*DATA IN THIS EXERCISE*.
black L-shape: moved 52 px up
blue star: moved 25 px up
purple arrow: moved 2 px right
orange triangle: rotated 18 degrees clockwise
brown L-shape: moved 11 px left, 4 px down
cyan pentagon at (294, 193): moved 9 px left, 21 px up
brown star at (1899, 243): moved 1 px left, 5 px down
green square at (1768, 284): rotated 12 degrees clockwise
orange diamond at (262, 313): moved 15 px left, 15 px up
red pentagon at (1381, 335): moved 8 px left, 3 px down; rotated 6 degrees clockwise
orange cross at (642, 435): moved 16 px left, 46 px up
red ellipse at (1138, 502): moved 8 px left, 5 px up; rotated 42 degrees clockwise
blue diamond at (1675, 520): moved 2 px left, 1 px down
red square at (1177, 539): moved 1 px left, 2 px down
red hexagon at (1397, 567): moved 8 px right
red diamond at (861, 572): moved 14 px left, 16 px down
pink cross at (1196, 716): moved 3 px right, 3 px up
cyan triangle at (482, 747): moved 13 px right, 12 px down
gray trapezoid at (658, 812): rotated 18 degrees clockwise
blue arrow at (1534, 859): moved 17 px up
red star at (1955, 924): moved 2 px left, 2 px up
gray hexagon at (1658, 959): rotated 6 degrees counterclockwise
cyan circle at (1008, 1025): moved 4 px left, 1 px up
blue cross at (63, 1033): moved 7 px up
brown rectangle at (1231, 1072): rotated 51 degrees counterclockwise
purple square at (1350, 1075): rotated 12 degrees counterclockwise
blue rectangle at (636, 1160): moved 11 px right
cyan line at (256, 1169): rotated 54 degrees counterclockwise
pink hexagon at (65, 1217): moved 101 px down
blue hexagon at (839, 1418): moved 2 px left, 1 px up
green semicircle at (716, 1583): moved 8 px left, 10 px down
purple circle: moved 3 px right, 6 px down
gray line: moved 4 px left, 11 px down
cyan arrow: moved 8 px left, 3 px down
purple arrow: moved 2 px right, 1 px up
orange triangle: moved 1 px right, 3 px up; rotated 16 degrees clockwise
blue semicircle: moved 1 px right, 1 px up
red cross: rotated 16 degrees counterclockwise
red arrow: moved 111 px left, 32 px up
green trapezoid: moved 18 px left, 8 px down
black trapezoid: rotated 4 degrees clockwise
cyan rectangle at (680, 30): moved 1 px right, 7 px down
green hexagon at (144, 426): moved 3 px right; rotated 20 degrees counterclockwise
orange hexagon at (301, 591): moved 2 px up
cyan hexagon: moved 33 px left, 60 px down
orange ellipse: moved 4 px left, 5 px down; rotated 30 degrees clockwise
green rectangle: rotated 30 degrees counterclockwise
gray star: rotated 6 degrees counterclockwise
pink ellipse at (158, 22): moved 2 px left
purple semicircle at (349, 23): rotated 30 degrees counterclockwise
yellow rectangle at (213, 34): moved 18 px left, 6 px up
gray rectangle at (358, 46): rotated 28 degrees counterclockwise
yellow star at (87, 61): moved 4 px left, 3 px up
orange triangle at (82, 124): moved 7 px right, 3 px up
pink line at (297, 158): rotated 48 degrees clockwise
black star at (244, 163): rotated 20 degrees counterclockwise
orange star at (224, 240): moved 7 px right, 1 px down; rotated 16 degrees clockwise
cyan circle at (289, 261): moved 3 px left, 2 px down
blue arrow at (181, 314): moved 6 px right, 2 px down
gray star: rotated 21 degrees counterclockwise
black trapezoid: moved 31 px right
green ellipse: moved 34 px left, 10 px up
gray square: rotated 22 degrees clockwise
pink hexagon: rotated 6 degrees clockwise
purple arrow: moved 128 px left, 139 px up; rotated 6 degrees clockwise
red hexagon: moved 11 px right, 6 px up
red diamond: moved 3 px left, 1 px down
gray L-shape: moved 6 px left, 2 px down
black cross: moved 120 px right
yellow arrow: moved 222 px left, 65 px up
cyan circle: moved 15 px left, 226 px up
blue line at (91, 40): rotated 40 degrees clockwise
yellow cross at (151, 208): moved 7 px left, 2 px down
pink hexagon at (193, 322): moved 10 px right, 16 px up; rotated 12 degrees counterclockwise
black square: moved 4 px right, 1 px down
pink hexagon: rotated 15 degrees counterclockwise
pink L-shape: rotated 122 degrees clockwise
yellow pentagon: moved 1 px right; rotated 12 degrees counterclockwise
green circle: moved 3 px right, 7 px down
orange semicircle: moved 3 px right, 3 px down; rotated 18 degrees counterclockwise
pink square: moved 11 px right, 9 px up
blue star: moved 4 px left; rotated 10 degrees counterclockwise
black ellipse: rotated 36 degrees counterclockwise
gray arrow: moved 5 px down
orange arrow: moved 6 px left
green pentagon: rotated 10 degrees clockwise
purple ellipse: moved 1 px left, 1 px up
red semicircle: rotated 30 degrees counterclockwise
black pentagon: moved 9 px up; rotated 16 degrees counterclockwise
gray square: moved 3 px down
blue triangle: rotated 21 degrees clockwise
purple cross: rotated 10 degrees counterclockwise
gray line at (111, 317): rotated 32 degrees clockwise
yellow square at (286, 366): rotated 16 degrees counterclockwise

*WORK TO DO*. Quote the material above word for word, reproducing every line in its original order.

*OUTPUT OF THE EXERCISE*.
black L-shape: moved 52 px up
blue star: moved 25 px up
purple arrow: moved 2 px right
orange triangle: rotated 18 degrees clockwise
brown L-shape: moved 11 px left, 4 px down
cyan pentagon at (294, 193): moved 9 px left, 21 px up
brown star at (1899, 243): moved 1 px left, 5 px down
green square at (1768, 284): rotated 12 degrees clockwise
orange diamond at (262, 313): moved 15 px left, 15 px up
red pentagon at (1381, 335): moved 8 px left, 3 px down; rotated 6 degrees clockwise
orange cross at (642, 435): moved 16 px left, 46 px up
red ellipse at (1138, 502): moved 8 px left, 5 px up; rotated 42 degrees clockwise
blue diamond at (1675, 520): moved 2 px left, 1 px down
red square at (1177, 539): moved 1 px left, 2 px down
red hexagon at (1397, 567): moved 8 px right
red diamond at (861, 572): moved 14 px left, 16 px down
pink cross at (1196, 716): moved 3 px right, 3 px up
cyan triangle at (482, 747): moved 13 px right, 12 px down
gray trapezoid at (658, 812): rotated 18 degrees clockwise
blue arrow at (1534, 859): moved 17 px up
red star at (1955, 924): moved 2 px left, 2 px up
gray hexagon at (1658, 959): rotated 6 degrees counterclockwise
cyan circle at (1008, 1025): moved 4 px left, 1 px up
blue cross at (63, 1033): moved 7 px up
brown rectangle at (1231, 1072): rotated 51 degrees counterclockwise
purple square at (1350, 1075): rotated 12 degrees counterclockwise
blue rectangle at (636, 1160): moved 11 px right
cyan line at (256, 1169): rotated 54 degrees counterclockwise
pink hexagon at (65, 1217): moved 101 px down
blue hexagon at (839, 1418): moved 2 px left, 1 px up
green semicircle at (716, 1583): moved 8 px left, 10 px down
purple circle: moved 3 px right, 6 px down
gray line: moved 4 px left, 11 px down
cyan arrow: moved 8 px left, 3 px down
purple arrow: moved 2 px right, 1 px up
orange triangle: moved 1 px right, 3 px up; rotated 16 degrees clockwise
blue semicircle: moved 1 px right, 1 px up
red cross: rotated 16 degrees counterclockwise
red arrow: moved 111 px left, 32 px up
green trapezoid: moved 18 px left, 8 px down
black trapezoid: rotated 4 degrees clockwise
cyan rectangle at (680, 30): moved 1 px right, 7 px down
green hexagon at (144, 426): moved 3 px right; rotated 20 degrees counterclockwise
orange hexagon at (301, 591): moved 2 px up
cyan hexagon: moved 33 px left, 60 px down
orange ellipse: moved 4 px left, 5 px down; rotated 30 degrees clockwise
green rectangle: rotated 30 degrees counterclockwise
gray star: rotated 6 degrees counterclockwise
pink ellipse at (158, 22): moved 2 px left
purple semicircle at (349, 23): rotated 30 degrees counterclockwise
yellow rectangle at (213, 34): moved 18 px left, 6 px up
gray rectangle at (358, 46): rotated 28 degrees counterclockwise
yellow star at (87, 61): moved 4 px left, 3 px up
orange triangle at (82, 124): moved 7 px right, 3 px up
pink line at (297, 158): rotated 48 degrees clockwise
black star at (244, 163): rotated 20 degrees counterclockwise
orange star at (224, 240): moved 7 px right, 1 px down; rotated 16 degrees clockwise
cyan circle at (289, 261): moved 3 px left, 2 px down
blue arrow at (181, 314): moved 6 px right, 2 px down
gray star: rotated 21 degrees counterclockwise
black trapezoid: moved 31 px right
green ellipse: moved 34 px left, 10 px up
gray square: rotated 22 degrees clockwise
pink hexagon: rotated 6 degrees clockwise
purple arrow: moved 128 px left, 139 px up; rotated 6 degrees clockwise
red hexagon: moved 11 px right, 6 px up
red diamond: moved 3 px left, 1 px down
gray L-shape: moved 6 px left, 2 px down
black cross: moved 120 px right
yellow arrow: moved 222 px left, 65 px up
cyan circle: moved 15 px left, 226 px up
blue line at (91, 40): rotated 40 degrees clockwise
yellow cross at (151, 208): moved 7 px left, 2 px down
pink hexagon at (193, 322): moved 10 px right, 16 px up; rotated 12 degrees counterclockwise
black square: moved 4 px right, 1 px down
pink hexagon: rotated 15 degrees counterclockwise
pink L-shape: rotated 122 degrees clockwise
yellow pentagon: moved 1 px right; rotated 12 degrees counterclockwise
green circle: moved 3 px right, 7 px down
orange semicircle: moved 3 px right, 3 px down; rotated 18 degrees counterclockwise
pink square: moved 11 px right, 9 px up
blue star: moved 4 px left; rotated 10 degrees counterclockwise
black ellipse: rotated 36 degrees counterclockwise
gray arrow: moved 5 px down
orange arrow: moved 6 px left
green pentagon: rotated 10 degrees clockwise
purple ellipse: moved 1 px left, 1 px up
red semicircle: rotated 30 degrees counterclockwise
black pentagon: moved 9 px up; rotated 16 degrees counterclockwise
gray square: moved 3 px down
blue triangle: rotated 21 degrees clockwise
purple cross: rotated 10 degrees counterclockwise
gray line at (111, 317): rotated 32 degrees clockwise
yellow square at (286, 366): rotated 16 degrees counterclockwise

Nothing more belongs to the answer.